-- Opening Marker --
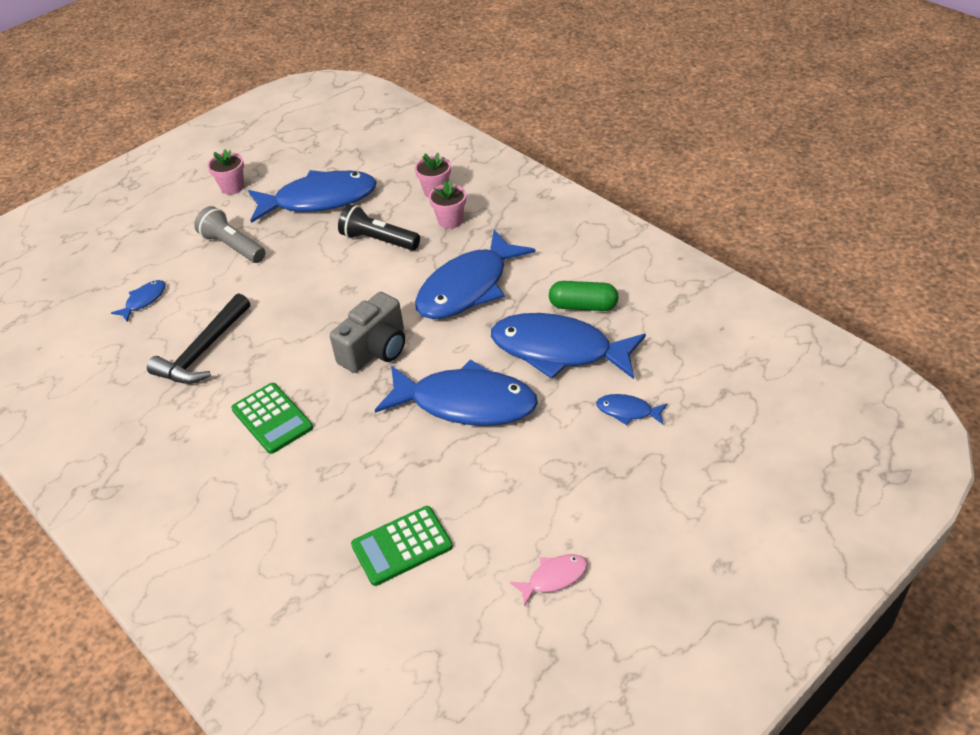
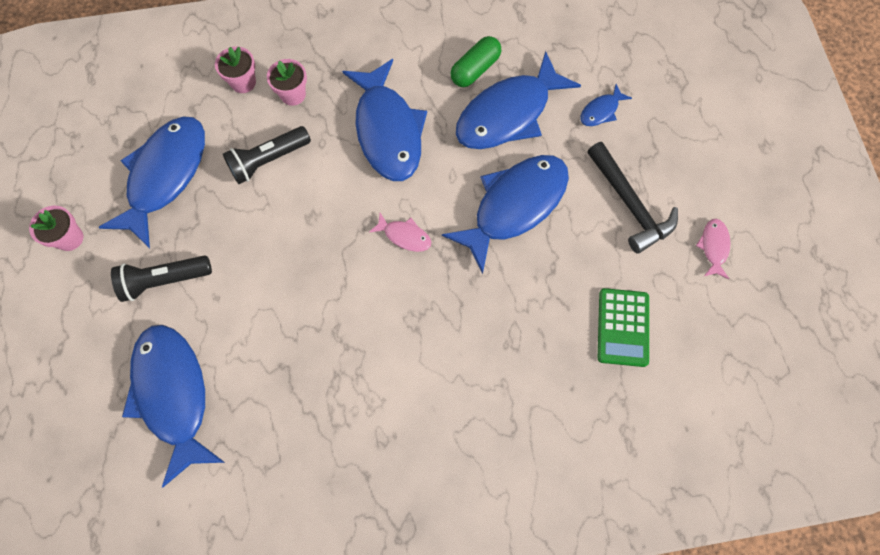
camera: 60 degrees left, 25 degrees up
(144, 300) = (173, 395): blue fish -> blue fish, size x2.32
(203, 351) = (292, 372): black hammer -> black hammer (629, 204)
(232, 246) = (164, 281): grey flashlight -> black flashlight
(272, 418) = (422, 354): green calculator -> none
(375, 350) = (404, 236): grey camera -> pink fish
-- Closing Marker --
Requirement: Filter the listing for the word "grey" and copy each line that has it.

Problem solution:
(232, 246) = (164, 281): grey flashlight -> black flashlight
(375, 350) = (404, 236): grey camera -> pink fish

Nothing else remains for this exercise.